▶ [Stored data]

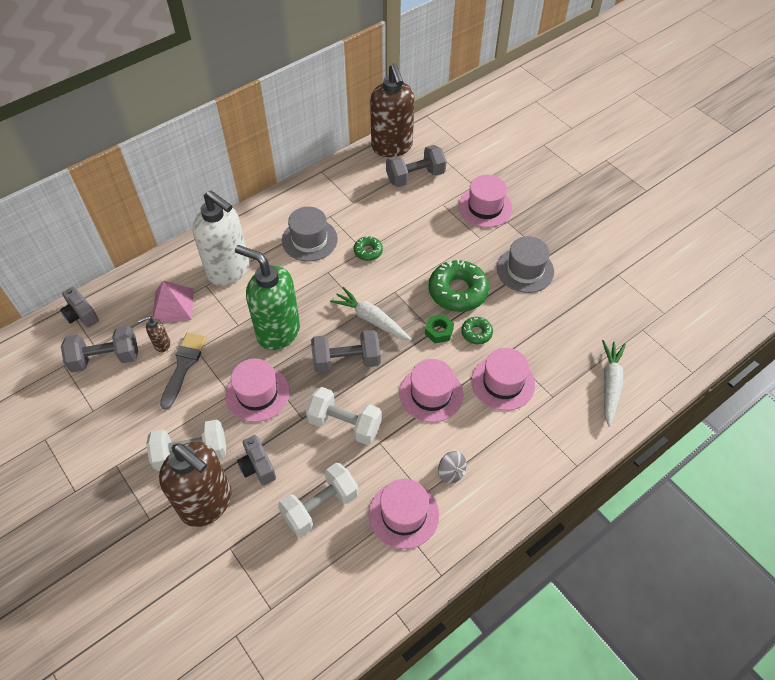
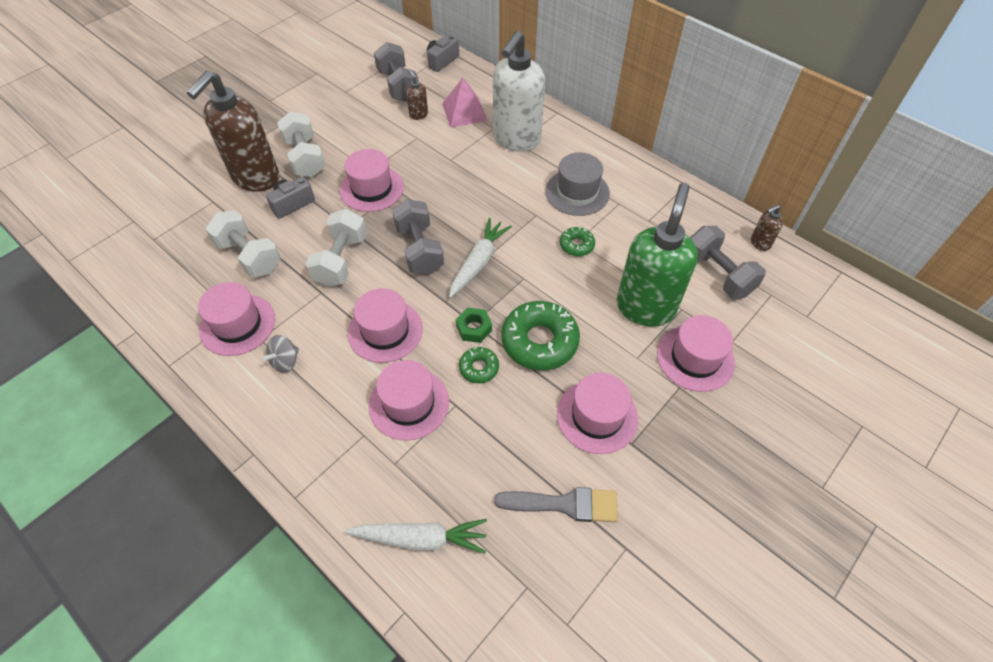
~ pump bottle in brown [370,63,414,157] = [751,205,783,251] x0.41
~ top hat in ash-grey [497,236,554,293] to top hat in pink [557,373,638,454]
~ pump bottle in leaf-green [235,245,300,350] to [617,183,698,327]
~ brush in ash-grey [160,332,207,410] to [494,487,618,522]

▶ [The task]
Recreate the listing above word for word, dropping each picture it contains.

▶ [Reply]
~ pump bottle in brown [370,63,414,157] = [751,205,783,251] x0.41
~ top hat in ash-grey [497,236,554,293] to top hat in pink [557,373,638,454]
~ pump bottle in leaf-green [235,245,300,350] to [617,183,698,327]
~ brush in ash-grey [160,332,207,410] to [494,487,618,522]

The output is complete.